Start of Available data
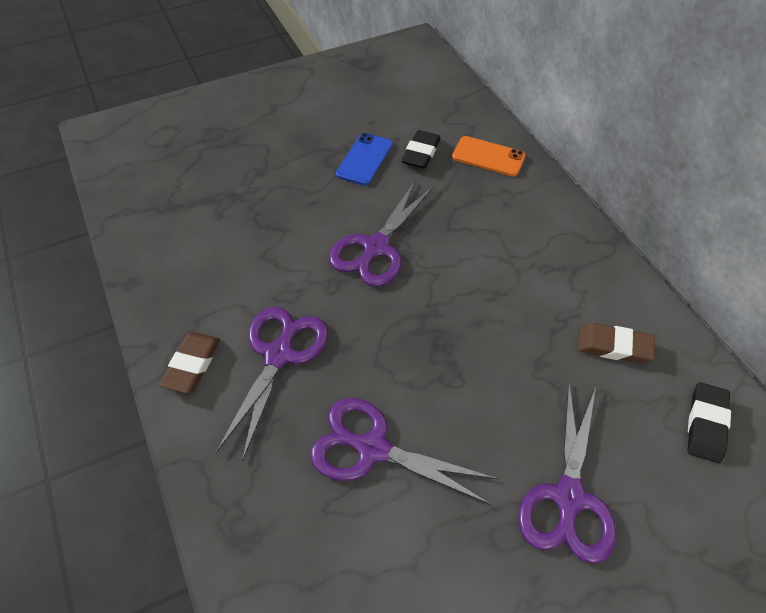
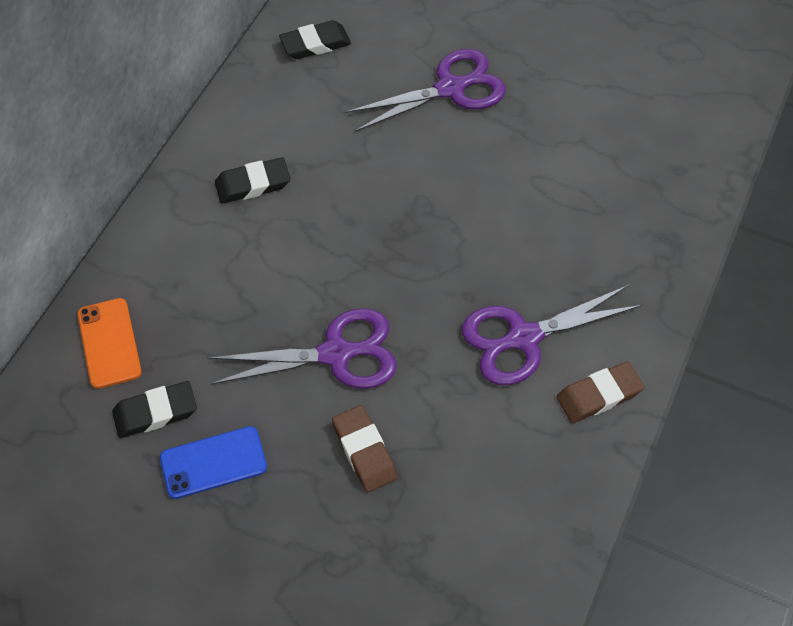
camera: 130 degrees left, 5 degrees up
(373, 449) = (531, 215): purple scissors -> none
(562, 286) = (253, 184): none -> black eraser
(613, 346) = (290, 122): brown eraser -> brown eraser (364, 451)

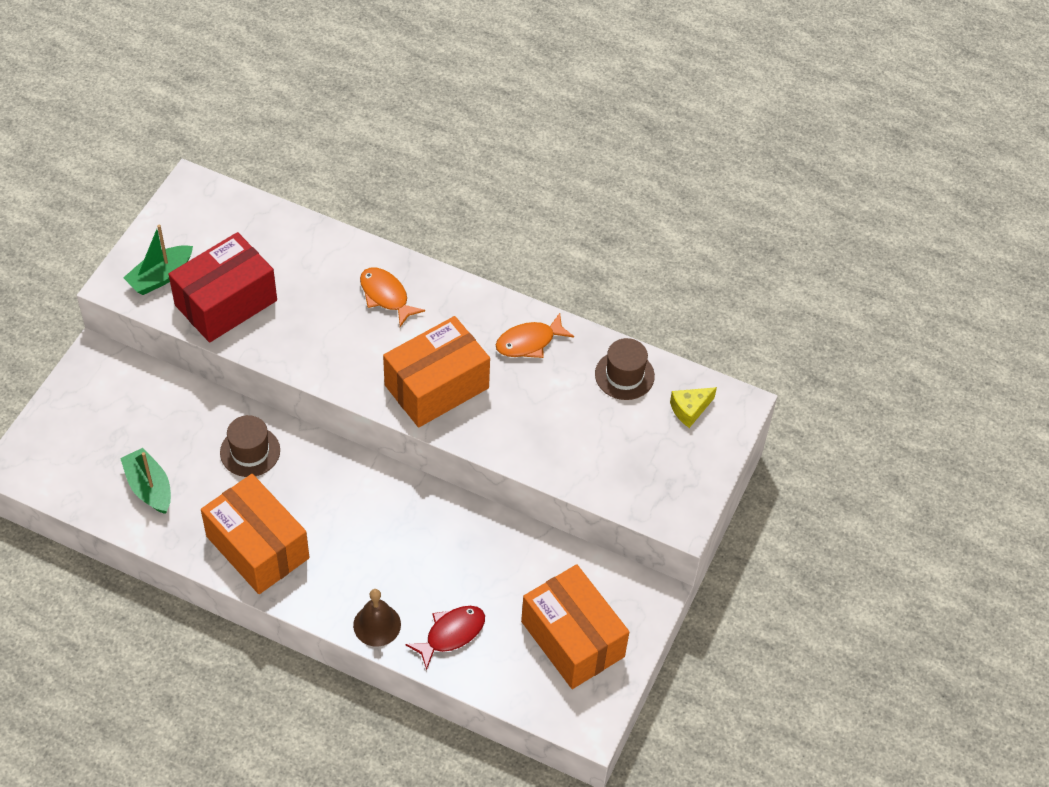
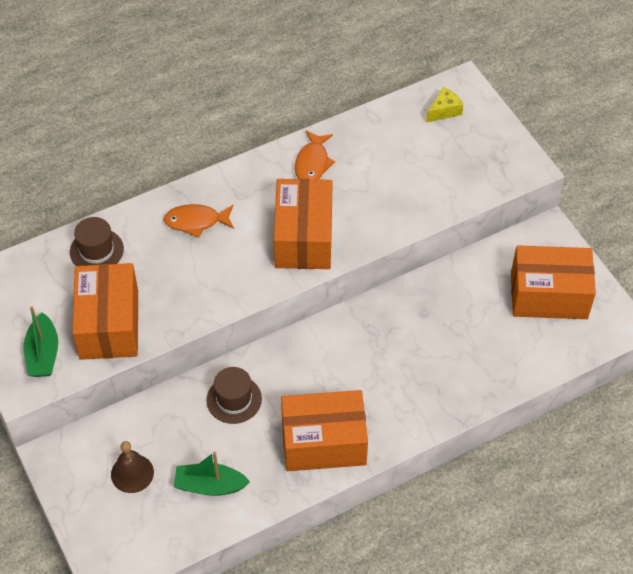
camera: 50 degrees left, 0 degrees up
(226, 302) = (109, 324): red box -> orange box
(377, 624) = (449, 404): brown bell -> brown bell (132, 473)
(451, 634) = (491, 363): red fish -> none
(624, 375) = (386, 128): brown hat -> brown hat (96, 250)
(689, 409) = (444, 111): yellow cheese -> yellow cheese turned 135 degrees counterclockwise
End of Available data
- [What you will do] Reproduce the records above exactly, but only from the line containing "(613, 346) = (290, 122): brown" through the last line, both included, and without any pictures.

- [Solved exercise]
(613, 346) = (290, 122): brown eraser -> brown eraser (364, 451)

camera: 50 degrees left, 0 degrees up
(226, 302) = (109, 324): red box -> orange box
(377, 624) = (449, 404): brown bell -> brown bell (132, 473)
(451, 634) = (491, 363): red fish -> none
(624, 375) = (386, 128): brown hat -> brown hat (96, 250)
(689, 409) = (444, 111): yellow cheese -> yellow cheese turned 135 degrees counterclockwise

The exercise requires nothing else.